### Dataset entries

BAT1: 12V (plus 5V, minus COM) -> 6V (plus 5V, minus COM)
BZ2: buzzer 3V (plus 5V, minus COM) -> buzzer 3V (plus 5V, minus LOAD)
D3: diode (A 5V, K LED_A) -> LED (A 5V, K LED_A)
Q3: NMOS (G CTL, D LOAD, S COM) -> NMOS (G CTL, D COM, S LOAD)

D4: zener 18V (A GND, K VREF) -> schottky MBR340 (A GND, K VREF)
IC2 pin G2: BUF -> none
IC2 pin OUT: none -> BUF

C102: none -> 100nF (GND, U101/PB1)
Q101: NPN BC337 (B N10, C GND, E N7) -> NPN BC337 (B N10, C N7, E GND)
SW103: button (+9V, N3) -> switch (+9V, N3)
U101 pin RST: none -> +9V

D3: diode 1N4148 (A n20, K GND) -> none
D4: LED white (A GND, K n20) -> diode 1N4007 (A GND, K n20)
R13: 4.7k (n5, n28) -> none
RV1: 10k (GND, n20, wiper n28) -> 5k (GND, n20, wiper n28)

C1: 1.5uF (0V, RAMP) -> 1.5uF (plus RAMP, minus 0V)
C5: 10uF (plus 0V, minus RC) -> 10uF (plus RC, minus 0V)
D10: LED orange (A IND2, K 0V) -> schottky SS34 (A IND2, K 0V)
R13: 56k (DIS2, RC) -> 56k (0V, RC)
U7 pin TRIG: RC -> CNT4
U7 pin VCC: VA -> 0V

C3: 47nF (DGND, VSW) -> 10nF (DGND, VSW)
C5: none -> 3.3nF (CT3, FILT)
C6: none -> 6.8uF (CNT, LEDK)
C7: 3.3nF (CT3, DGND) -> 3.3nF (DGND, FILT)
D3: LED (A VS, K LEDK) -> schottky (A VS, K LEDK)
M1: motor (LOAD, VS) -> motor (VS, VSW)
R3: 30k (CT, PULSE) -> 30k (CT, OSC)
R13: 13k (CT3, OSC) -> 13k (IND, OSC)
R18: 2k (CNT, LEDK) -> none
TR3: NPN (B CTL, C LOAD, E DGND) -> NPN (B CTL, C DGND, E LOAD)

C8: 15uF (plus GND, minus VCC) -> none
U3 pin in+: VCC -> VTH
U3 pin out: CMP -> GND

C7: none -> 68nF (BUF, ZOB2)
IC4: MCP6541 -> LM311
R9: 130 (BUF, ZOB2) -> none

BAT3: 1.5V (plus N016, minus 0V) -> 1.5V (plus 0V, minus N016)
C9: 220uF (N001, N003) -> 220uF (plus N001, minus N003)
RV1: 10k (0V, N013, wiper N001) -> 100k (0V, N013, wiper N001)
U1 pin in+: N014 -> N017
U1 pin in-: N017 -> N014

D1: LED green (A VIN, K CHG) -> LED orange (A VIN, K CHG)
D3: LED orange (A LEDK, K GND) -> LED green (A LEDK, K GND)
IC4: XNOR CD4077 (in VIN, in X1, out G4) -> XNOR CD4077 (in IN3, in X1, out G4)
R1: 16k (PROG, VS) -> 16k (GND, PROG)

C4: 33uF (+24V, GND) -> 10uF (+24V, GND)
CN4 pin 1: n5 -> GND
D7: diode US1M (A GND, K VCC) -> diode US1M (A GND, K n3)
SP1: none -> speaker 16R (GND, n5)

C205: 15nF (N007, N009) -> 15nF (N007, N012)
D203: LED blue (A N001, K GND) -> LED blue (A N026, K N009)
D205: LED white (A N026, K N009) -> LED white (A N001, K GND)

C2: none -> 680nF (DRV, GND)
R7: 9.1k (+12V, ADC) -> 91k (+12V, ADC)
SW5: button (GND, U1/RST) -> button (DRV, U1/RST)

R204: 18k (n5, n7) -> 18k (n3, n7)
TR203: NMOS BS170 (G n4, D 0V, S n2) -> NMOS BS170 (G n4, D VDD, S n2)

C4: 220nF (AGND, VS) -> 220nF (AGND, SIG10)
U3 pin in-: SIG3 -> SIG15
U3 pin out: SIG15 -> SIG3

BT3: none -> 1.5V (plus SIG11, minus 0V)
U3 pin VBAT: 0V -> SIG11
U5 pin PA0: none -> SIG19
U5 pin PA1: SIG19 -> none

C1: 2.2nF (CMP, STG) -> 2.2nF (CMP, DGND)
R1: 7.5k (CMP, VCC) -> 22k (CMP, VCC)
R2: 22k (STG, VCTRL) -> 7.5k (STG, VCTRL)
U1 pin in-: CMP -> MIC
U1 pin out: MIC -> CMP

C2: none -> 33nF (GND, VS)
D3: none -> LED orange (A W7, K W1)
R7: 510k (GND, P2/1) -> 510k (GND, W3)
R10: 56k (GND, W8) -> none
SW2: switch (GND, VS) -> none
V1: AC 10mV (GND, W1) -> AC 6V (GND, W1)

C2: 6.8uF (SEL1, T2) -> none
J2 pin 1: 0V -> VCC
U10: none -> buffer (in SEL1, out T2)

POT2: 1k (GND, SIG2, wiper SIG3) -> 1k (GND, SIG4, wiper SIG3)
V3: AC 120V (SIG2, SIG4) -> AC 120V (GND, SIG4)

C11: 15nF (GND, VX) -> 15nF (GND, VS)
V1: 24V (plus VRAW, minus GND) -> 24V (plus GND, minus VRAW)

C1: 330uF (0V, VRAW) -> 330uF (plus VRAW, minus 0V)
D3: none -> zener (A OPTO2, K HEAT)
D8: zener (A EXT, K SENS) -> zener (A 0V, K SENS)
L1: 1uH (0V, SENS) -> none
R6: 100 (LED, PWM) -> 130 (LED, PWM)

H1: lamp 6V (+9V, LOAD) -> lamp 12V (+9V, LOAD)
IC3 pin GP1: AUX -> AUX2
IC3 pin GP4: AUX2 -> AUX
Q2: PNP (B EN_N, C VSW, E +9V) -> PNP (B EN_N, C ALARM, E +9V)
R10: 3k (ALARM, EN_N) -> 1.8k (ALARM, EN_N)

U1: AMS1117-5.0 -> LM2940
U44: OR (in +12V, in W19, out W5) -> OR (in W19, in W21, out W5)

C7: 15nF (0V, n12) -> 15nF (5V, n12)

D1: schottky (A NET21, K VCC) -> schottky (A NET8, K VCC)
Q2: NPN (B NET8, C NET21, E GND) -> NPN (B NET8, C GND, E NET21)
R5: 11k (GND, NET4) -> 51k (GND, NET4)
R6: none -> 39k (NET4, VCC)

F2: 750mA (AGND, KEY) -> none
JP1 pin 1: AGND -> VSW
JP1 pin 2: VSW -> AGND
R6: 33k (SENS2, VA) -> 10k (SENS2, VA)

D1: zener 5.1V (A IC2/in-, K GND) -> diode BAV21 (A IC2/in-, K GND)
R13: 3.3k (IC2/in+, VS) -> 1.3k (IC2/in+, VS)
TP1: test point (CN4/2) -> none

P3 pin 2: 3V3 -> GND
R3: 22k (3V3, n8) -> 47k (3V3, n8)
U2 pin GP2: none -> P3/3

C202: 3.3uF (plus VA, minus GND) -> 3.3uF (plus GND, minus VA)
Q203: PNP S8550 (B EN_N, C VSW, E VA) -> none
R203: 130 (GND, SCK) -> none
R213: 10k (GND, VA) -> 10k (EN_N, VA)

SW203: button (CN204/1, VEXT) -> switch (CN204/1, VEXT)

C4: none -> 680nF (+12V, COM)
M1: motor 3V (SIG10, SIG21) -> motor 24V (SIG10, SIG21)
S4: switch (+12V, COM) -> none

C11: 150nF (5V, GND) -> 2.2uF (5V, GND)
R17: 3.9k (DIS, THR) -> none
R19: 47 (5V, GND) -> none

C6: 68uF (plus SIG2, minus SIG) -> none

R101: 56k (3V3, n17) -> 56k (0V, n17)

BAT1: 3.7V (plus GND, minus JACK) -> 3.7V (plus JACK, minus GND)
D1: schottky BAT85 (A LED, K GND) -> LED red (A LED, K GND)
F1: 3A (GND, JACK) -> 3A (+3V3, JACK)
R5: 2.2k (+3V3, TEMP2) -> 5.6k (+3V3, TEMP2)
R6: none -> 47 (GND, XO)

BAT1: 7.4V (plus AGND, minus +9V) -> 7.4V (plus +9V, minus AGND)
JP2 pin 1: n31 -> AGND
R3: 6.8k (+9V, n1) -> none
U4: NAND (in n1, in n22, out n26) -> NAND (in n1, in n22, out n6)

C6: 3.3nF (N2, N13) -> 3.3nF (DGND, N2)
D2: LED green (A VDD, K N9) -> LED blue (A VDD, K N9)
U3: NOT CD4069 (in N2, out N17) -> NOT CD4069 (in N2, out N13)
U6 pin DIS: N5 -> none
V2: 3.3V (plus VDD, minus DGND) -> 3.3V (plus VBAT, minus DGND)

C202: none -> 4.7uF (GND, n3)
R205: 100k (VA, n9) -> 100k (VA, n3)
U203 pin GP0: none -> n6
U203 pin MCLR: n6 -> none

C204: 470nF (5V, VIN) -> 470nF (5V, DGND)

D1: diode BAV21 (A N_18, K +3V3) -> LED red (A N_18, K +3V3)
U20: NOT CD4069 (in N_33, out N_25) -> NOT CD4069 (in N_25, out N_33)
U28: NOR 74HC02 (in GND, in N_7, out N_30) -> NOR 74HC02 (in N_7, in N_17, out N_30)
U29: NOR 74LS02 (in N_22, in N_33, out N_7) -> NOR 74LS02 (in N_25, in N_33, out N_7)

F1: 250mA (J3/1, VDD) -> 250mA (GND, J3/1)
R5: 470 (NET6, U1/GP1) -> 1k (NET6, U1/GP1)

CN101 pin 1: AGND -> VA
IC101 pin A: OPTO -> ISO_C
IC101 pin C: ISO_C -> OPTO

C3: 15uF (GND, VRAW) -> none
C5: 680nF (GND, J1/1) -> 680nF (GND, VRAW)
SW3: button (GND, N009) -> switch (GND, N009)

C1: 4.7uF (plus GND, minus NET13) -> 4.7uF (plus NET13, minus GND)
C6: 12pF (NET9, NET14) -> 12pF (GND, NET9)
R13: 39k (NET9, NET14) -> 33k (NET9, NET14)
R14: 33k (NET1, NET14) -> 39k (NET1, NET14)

### Task statement
Please give again the lines above between the line holding "Q2: NPN (B NET8, C" and the line holding "R6: 33k (SENS2, VA) -> 10k (SENS2, VA)", inclusive, exactly as they are and with nothing added.

### Answer
Q2: NPN (B NET8, C NET21, E GND) -> NPN (B NET8, C GND, E NET21)
R5: 11k (GND, NET4) -> 51k (GND, NET4)
R6: none -> 39k (NET4, VCC)

F2: 750mA (AGND, KEY) -> none
JP1 pin 1: AGND -> VSW
JP1 pin 2: VSW -> AGND
R6: 33k (SENS2, VA) -> 10k (SENS2, VA)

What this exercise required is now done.